*Problem details*
Leave out the images and output the records word for word.

*Material shown*
□ □ □ □ □ □ □
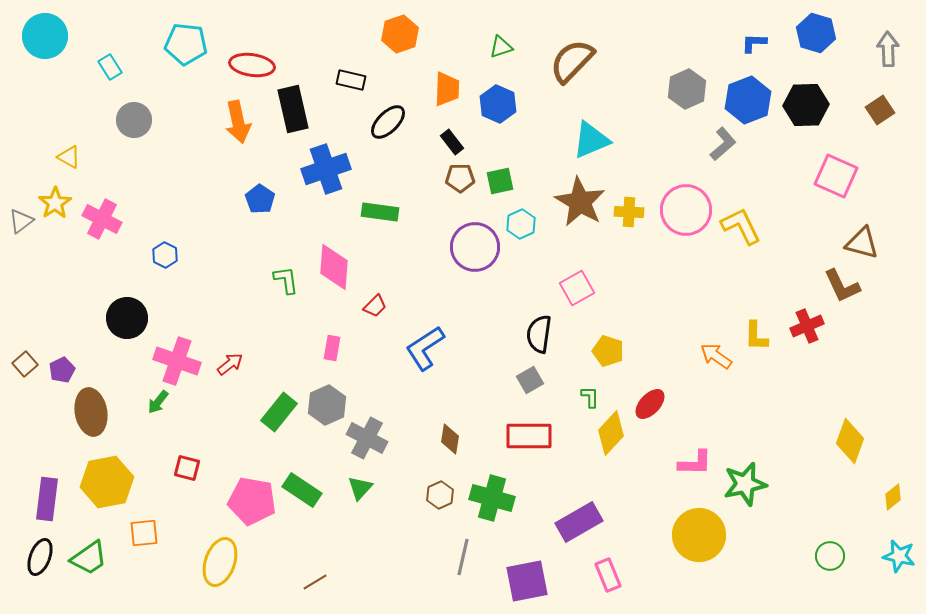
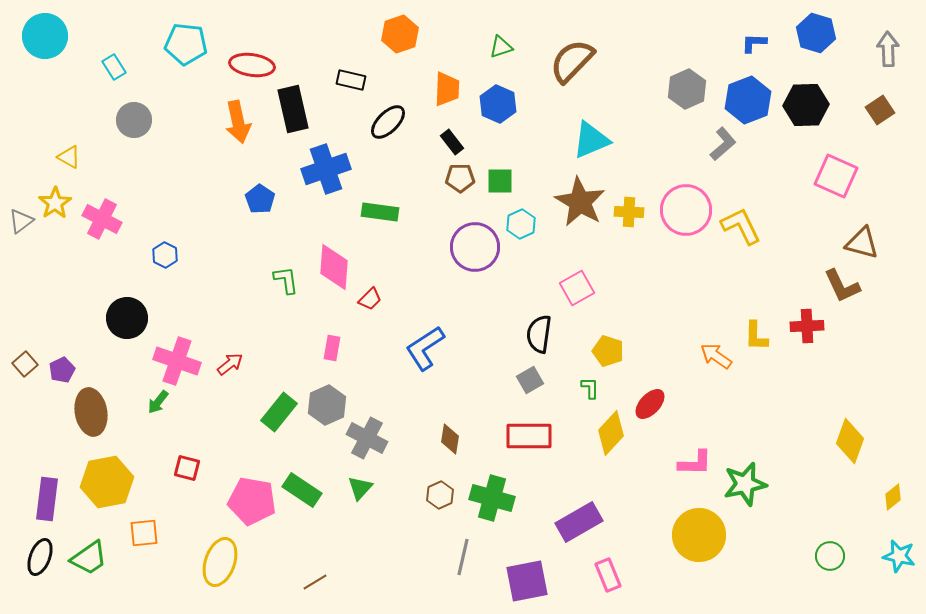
cyan rectangle at (110, 67): moved 4 px right
green square at (500, 181): rotated 12 degrees clockwise
red trapezoid at (375, 306): moved 5 px left, 7 px up
red cross at (807, 326): rotated 20 degrees clockwise
green L-shape at (590, 397): moved 9 px up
□ □ □ □ □ □ □
*Exercise answer*
cyan rectangle at (110, 67): moved 4 px right
green square at (500, 181): rotated 12 degrees clockwise
red trapezoid at (375, 306): moved 5 px left, 7 px up
red cross at (807, 326): rotated 20 degrees clockwise
green L-shape at (590, 397): moved 9 px up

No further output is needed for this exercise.